Data items:
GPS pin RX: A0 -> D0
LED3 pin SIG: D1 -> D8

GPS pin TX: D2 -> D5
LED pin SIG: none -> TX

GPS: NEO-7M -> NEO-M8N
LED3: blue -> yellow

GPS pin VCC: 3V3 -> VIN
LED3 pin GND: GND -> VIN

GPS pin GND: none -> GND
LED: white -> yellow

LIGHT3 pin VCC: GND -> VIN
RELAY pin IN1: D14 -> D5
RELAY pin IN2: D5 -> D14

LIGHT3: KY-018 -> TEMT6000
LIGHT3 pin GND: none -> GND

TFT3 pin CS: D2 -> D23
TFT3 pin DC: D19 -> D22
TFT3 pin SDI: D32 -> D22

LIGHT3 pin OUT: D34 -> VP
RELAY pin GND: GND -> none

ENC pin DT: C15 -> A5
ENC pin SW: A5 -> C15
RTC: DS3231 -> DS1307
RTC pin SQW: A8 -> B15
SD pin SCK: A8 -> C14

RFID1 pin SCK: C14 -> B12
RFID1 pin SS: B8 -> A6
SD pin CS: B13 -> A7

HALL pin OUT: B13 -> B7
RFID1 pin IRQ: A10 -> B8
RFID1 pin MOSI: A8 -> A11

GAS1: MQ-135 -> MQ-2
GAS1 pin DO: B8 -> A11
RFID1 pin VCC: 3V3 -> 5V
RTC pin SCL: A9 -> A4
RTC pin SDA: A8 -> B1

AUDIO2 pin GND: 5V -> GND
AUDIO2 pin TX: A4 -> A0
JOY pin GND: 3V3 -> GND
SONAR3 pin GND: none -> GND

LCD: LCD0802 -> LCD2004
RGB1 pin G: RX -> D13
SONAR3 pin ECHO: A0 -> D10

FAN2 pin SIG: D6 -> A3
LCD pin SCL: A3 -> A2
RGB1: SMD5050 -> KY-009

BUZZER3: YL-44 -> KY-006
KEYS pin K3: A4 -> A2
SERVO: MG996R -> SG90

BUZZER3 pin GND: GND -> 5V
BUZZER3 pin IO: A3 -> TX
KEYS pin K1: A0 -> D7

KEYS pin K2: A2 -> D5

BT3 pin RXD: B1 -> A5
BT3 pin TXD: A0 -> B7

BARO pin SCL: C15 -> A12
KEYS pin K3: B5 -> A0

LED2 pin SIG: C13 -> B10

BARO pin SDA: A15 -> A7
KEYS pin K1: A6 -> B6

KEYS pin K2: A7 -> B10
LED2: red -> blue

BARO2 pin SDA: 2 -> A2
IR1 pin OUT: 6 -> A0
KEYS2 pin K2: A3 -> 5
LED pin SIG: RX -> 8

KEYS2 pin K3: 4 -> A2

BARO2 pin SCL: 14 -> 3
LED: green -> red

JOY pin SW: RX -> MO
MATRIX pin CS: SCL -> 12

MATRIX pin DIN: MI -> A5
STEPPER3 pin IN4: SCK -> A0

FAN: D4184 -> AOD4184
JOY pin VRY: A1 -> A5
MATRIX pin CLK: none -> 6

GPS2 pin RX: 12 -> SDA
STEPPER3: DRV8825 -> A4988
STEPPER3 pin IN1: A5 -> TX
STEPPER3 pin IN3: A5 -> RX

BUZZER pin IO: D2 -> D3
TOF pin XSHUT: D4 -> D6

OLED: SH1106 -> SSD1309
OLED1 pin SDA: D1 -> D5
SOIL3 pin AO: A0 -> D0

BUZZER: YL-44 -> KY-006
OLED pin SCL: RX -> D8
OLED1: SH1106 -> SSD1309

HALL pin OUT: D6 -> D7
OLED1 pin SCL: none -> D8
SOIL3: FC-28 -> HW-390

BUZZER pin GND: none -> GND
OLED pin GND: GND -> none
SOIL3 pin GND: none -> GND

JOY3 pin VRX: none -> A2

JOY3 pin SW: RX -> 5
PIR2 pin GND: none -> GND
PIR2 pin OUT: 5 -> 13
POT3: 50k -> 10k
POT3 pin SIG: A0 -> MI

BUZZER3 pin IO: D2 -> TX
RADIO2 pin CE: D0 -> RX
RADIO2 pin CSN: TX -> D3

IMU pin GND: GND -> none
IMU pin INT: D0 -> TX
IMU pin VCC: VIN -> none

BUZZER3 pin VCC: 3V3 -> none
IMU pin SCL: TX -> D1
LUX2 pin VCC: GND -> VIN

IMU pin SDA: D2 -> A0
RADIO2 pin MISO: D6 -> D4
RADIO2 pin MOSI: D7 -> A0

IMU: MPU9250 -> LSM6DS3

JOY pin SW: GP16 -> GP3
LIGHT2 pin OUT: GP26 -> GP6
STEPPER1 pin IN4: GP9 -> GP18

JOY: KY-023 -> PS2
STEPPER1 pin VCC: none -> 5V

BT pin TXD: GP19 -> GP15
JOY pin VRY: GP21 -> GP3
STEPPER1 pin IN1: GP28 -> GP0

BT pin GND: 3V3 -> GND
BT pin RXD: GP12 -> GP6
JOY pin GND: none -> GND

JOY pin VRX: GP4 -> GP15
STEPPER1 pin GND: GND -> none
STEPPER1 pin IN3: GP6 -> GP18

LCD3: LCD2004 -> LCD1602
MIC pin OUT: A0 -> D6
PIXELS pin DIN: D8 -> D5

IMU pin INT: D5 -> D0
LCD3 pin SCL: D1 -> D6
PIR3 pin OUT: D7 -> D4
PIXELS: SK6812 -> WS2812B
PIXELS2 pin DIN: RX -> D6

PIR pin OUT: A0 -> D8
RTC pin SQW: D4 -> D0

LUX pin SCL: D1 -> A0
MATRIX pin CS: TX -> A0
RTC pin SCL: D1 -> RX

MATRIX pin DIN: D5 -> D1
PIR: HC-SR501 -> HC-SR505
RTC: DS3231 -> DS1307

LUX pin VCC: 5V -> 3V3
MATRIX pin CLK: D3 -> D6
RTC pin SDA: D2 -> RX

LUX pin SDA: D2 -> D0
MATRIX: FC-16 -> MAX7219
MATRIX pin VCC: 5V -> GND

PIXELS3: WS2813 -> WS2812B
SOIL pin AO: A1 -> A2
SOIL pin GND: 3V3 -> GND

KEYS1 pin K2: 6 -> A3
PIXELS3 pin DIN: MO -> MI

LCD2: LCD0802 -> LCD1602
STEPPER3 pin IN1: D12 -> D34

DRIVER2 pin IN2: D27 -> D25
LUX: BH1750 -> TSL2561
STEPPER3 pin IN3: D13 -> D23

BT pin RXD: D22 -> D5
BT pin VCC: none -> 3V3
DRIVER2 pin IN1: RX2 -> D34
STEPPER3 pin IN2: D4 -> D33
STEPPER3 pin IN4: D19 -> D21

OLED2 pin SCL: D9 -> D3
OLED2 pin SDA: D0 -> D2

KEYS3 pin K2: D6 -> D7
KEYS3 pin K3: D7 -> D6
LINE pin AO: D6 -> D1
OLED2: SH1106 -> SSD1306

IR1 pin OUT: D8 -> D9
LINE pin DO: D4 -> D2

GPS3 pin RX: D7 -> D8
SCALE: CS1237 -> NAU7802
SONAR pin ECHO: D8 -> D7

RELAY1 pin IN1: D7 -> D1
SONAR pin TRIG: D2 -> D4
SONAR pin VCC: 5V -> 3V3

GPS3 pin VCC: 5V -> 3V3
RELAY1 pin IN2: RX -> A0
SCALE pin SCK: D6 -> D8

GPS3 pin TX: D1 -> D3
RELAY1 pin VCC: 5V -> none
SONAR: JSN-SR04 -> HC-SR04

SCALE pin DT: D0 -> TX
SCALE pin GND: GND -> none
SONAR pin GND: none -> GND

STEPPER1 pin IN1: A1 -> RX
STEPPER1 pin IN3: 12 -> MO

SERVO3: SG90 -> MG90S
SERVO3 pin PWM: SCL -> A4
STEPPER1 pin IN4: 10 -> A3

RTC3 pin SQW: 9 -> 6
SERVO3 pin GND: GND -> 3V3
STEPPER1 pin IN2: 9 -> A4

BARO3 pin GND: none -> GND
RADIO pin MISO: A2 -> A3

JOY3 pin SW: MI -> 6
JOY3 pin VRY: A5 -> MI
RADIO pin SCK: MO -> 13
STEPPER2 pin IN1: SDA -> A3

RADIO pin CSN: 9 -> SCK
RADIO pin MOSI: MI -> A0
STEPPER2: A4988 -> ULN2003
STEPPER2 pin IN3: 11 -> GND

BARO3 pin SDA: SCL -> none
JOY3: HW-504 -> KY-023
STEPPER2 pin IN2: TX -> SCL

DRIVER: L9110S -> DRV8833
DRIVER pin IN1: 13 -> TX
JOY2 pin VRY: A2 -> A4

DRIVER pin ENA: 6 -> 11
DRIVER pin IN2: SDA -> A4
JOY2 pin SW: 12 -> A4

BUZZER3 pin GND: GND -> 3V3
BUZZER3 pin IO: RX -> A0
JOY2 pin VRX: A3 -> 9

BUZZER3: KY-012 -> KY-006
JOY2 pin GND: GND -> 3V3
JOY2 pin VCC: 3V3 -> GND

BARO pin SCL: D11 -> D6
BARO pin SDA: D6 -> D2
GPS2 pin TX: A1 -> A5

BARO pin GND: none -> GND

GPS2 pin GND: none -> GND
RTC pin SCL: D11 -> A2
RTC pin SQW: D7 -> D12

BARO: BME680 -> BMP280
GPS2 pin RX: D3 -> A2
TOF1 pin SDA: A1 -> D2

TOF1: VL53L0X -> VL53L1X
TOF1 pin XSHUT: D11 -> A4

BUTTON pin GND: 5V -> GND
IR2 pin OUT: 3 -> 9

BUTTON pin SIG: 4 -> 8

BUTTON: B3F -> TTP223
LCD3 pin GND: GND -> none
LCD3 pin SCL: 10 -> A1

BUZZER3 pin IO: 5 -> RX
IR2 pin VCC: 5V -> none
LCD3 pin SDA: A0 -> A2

● WHAT YOU SHOULD DO
When the line with "STEPPER3: DRV8825 -> A4988" is reached in the data above, begin copying, and stop after the line with "OLED pin SCL: RX -> D8"; copy each line exactly, both ends included.

● EXERCISE ANSWER
STEPPER3: DRV8825 -> A4988
STEPPER3 pin IN1: A5 -> TX
STEPPER3 pin IN3: A5 -> RX

BUZZER pin IO: D2 -> D3
TOF pin XSHUT: D4 -> D6

OLED: SH1106 -> SSD1309
OLED1 pin SDA: D1 -> D5
SOIL3 pin AO: A0 -> D0

BUZZER: YL-44 -> KY-006
OLED pin SCL: RX -> D8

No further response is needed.